ASSIGNMENT –
Below are some records; repeat them all exactly, minus the pictures.

(Change detection data)
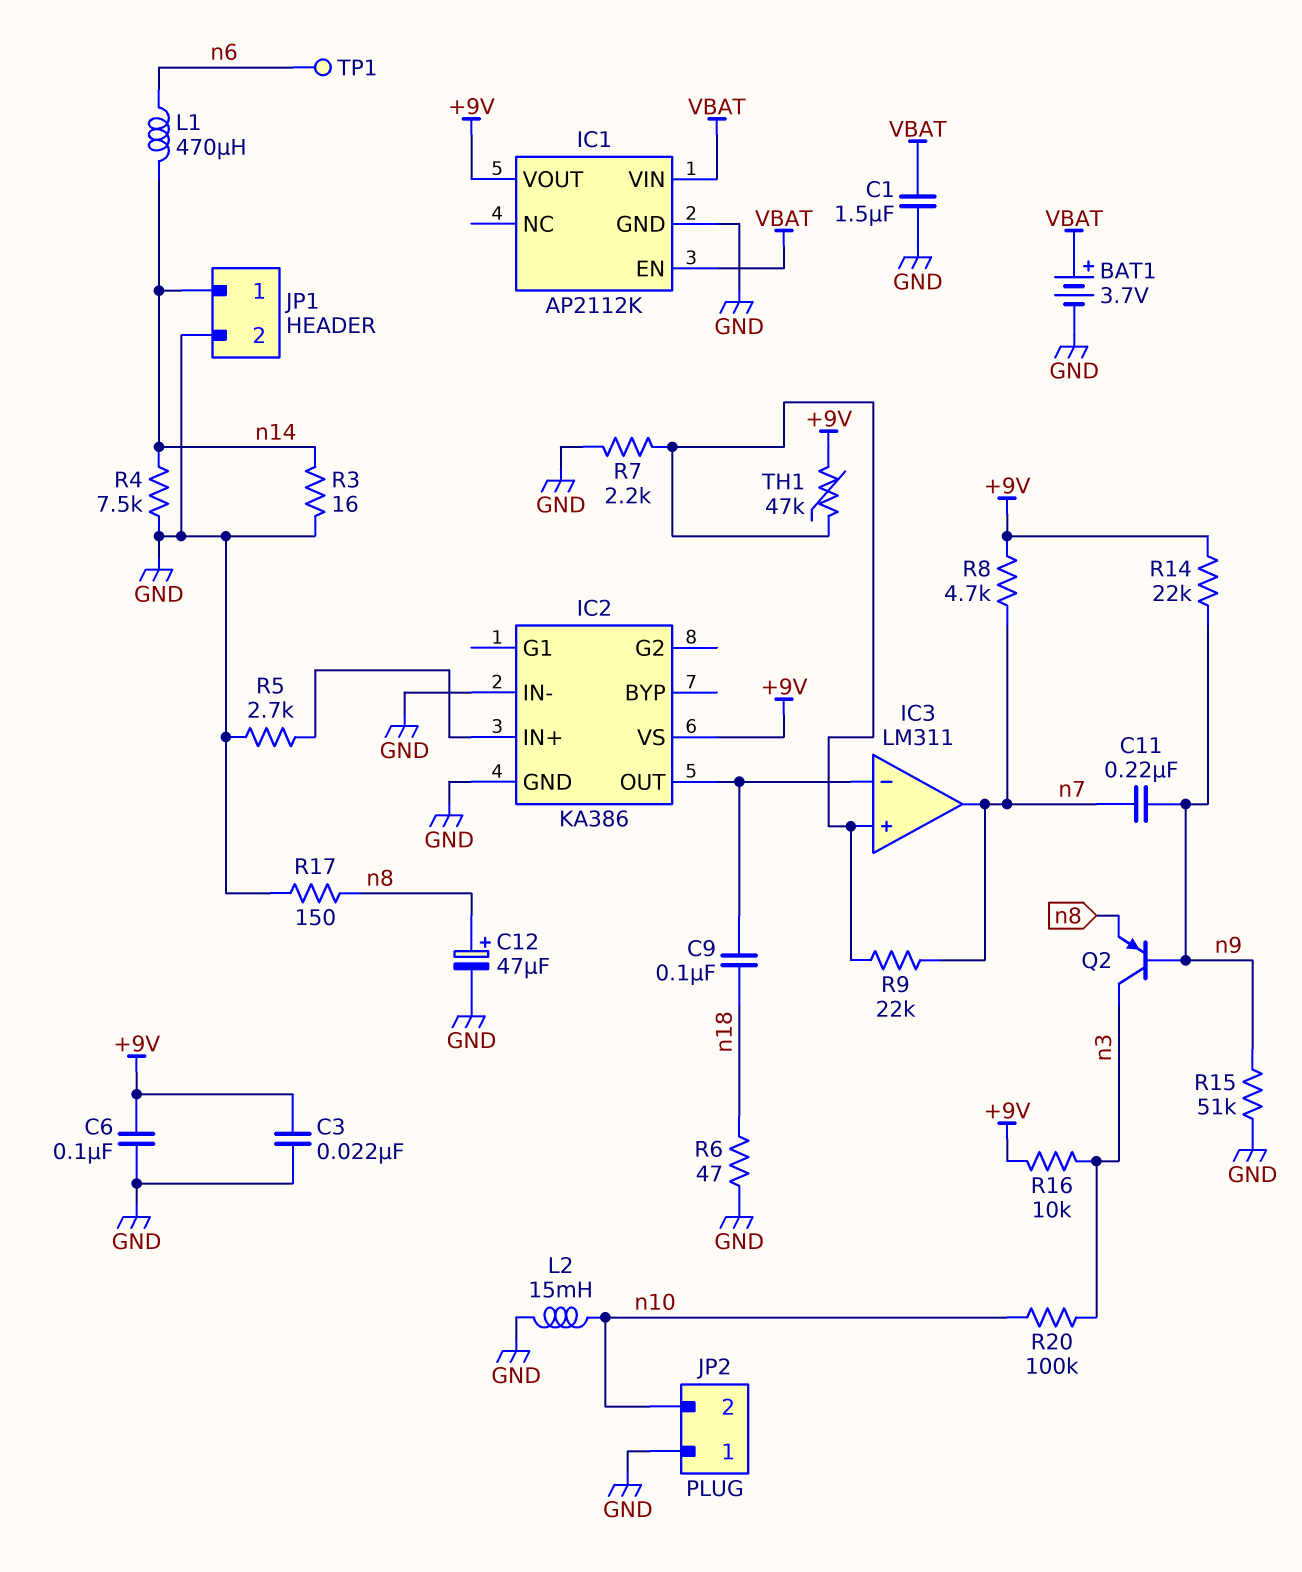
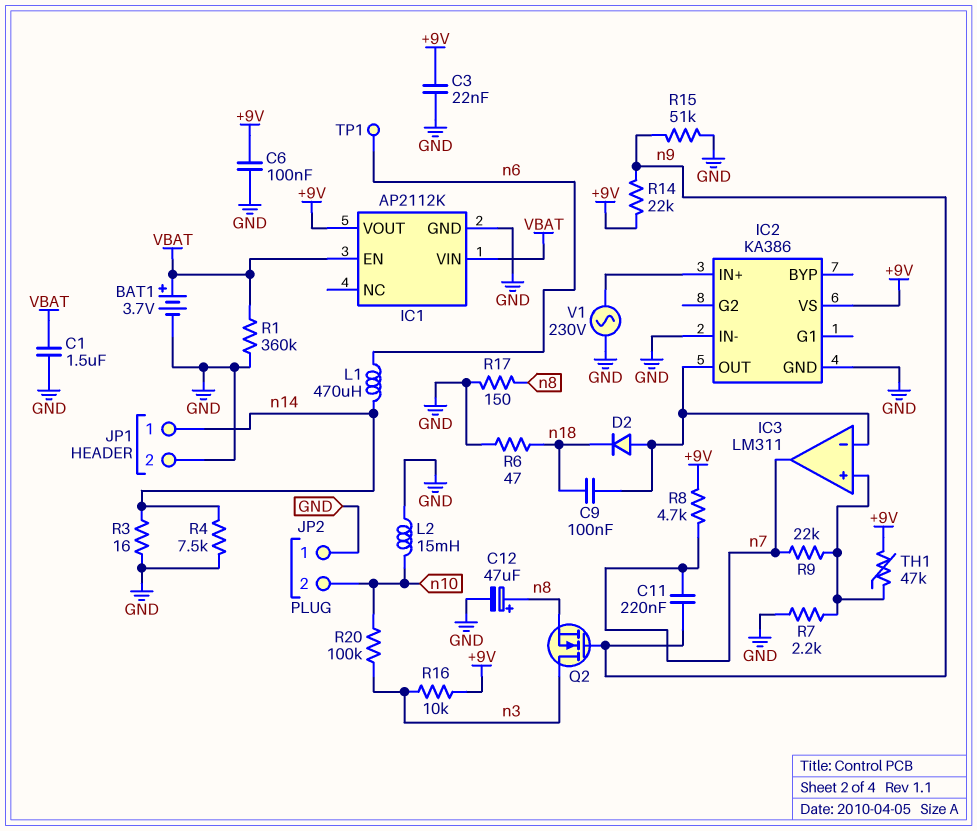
D2: none -> diode (A IC2/OUT, K n18)
Q2: PNP (B n9, C n3, E n8) -> NMOS (G n9, D n3, S n8)
R1: none -> 360k (GND, VBAT)
R5: 2.7k (GND, IC2/IN+) -> none
V1: none -> AC 230V (GND, IC2/IN+)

TASK ANSWER –
D2: none -> diode (A IC2/OUT, K n18)
Q2: PNP (B n9, C n3, E n8) -> NMOS (G n9, D n3, S n8)
R1: none -> 360k (GND, VBAT)
R5: 2.7k (GND, IC2/IN+) -> none
V1: none -> AC 230V (GND, IC2/IN+)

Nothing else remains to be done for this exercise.